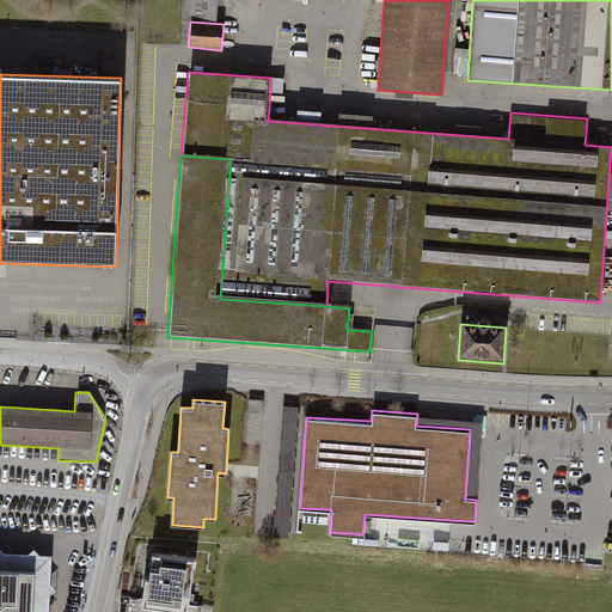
[(300,514),(291,514),(291,501),(280,500),(280,507),(258,506),(257,532),(299,532),(300,514)]
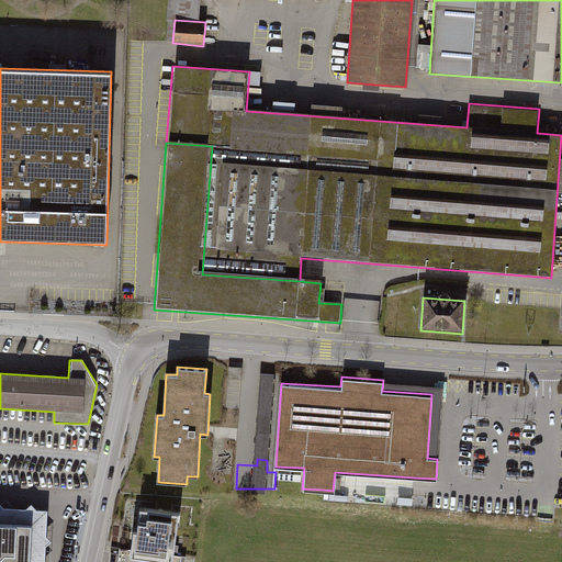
[(180,514),(137,508),(135,528),(131,528),(128,548),(120,547),(117,561),(180,561),(182,555),(175,554),(180,514)]
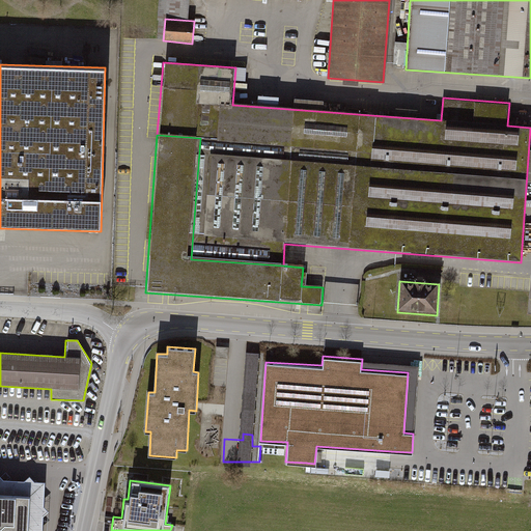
[(0,530),(34,530),(35,515),(43,510),(35,502),(35,494),(0,492),(0,530)]
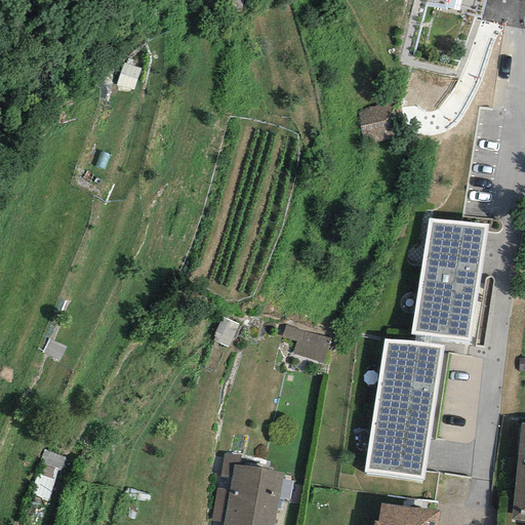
[(360,108),(362,137),(391,135),(389,106),(360,108)]
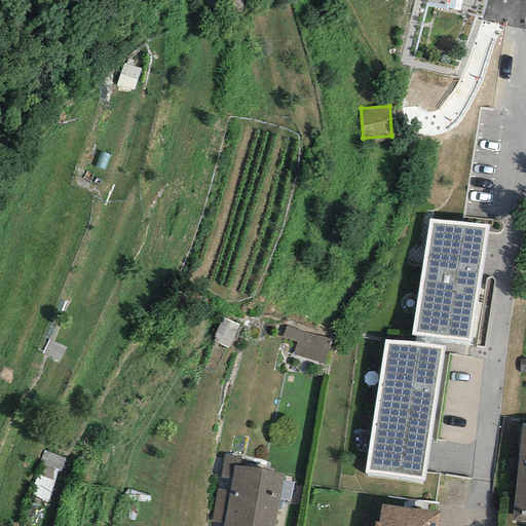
[(489,225),(429,219),(411,334),(472,341),(489,225)]
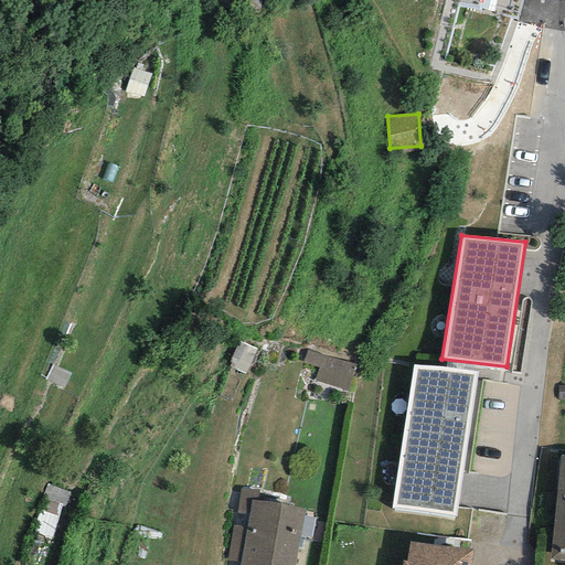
[(349,386),(355,362),(309,351),(304,375),(349,386)]
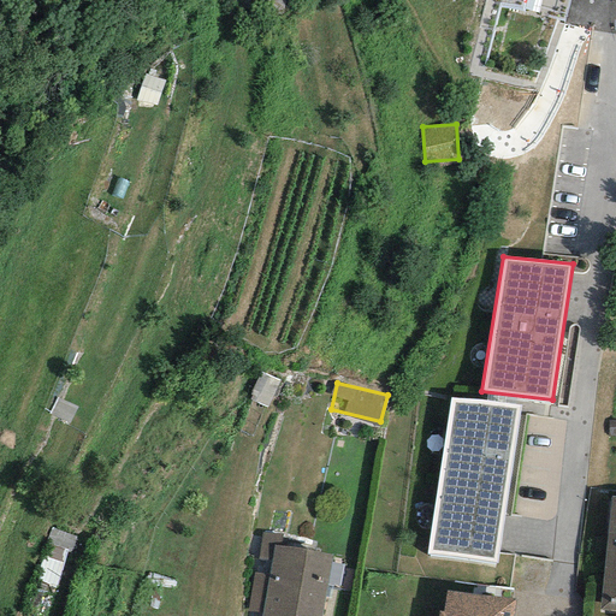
[(519,407),(450,397),(426,556),(495,567),(519,407)]
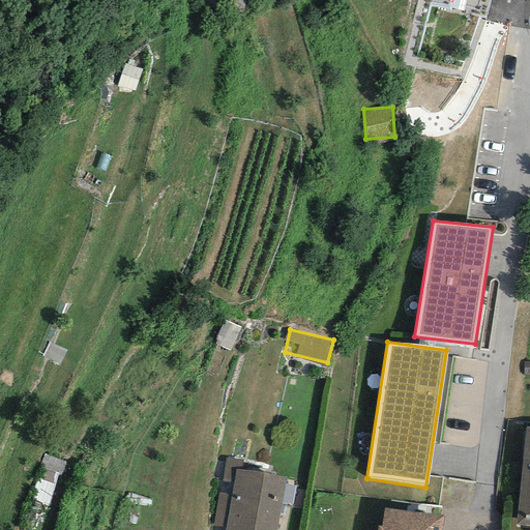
[(529,428),(525,428),(514,525),(529,526),(529,428)]
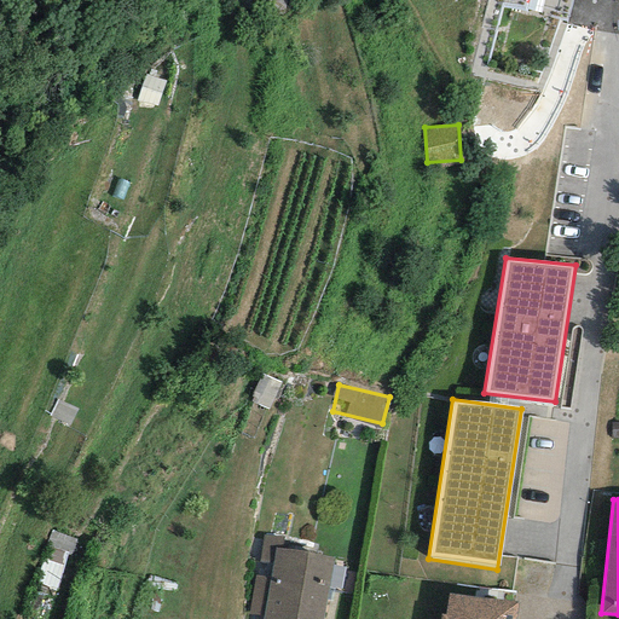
[(273,548),(281,549),(283,537),(262,534),(259,562),(271,563),(273,548)]
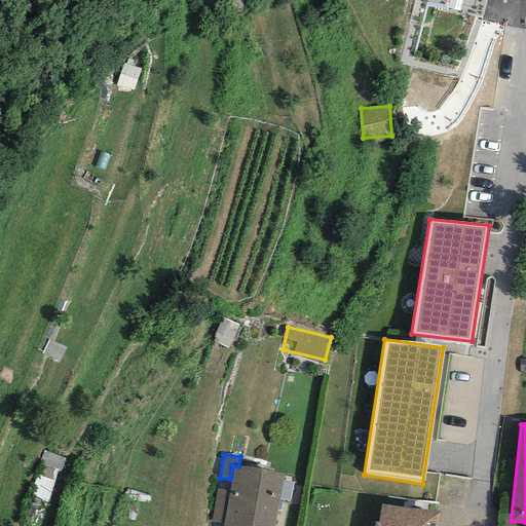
[(238,466),(232,465),(230,479),(228,491),(224,524),(223,525),(273,525),(283,474),(238,466)]
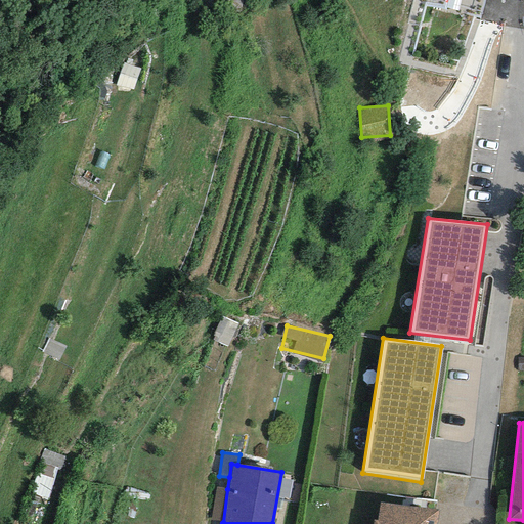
[(223,522),(227,489),(215,487),(211,520),(223,522)]
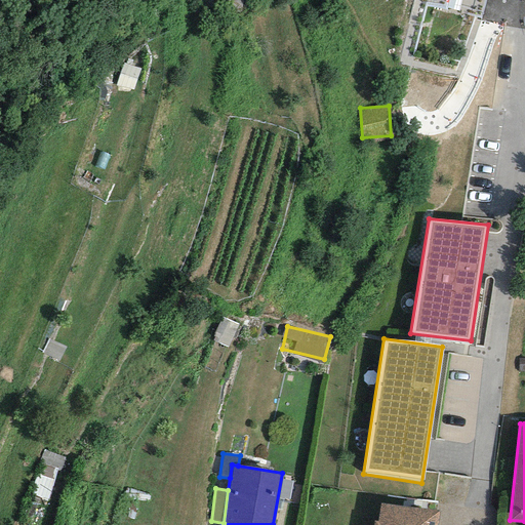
[(437,524),(439,512),(379,503),(377,522),(373,521),(372,524),(437,524)]
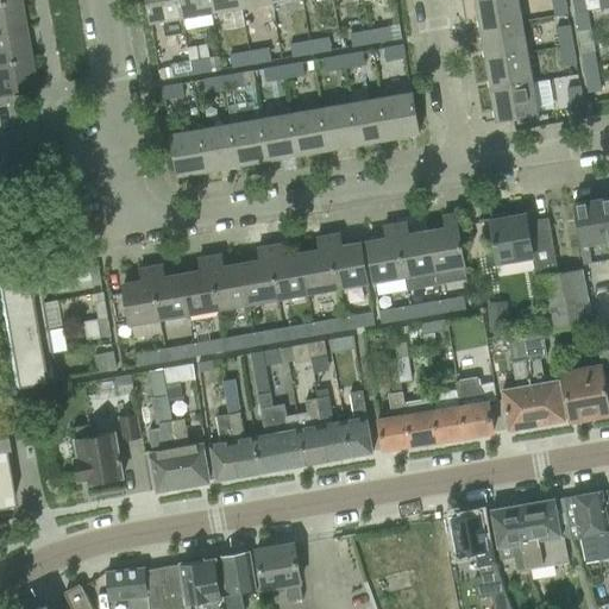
[(0,32),(23,29),(17,0),(14,0),(0,2),(0,32)]
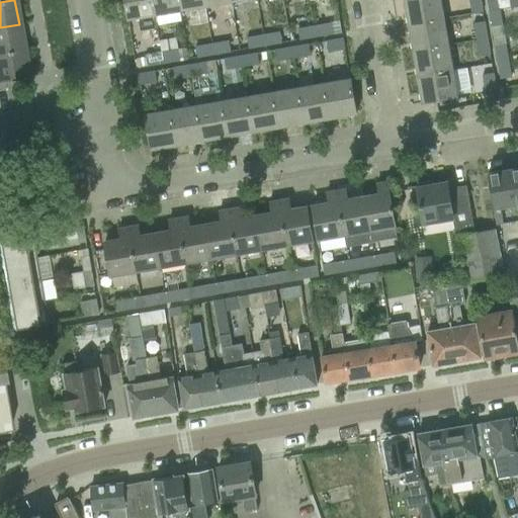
[(154,15),(151,0),(124,0),(128,20),(154,15)]
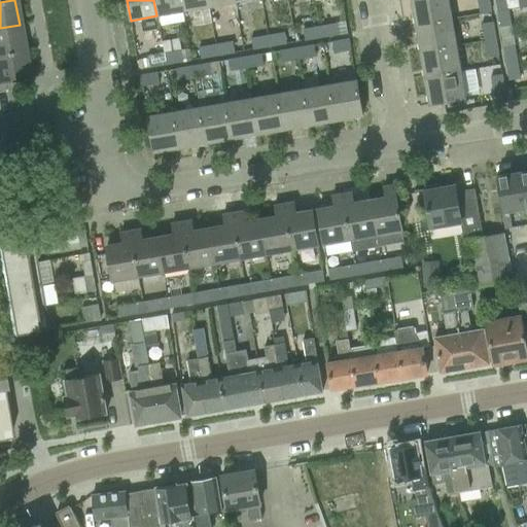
[(180,0),(153,0),(156,15),(183,11),(180,0)]
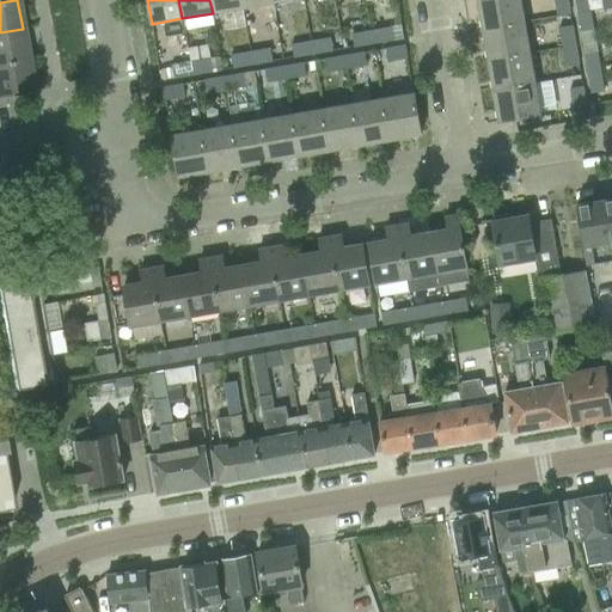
[(240,0),(209,0),(213,13),(243,7),(240,0)]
=====
- [INSTRUCTIONS FOR THE TASK]
I would like the lines from the one with "[(180,0),(153,0),(156,15),(183,11),(180,0)]" through the last line of the data above retyped exactly, with pictures left out, please.

- [EXPECTED OUTPUT]
[(180,0),(153,0),(156,15),(183,11),(180,0)]
[(240,0),(209,0),(213,13),(243,7),(240,0)]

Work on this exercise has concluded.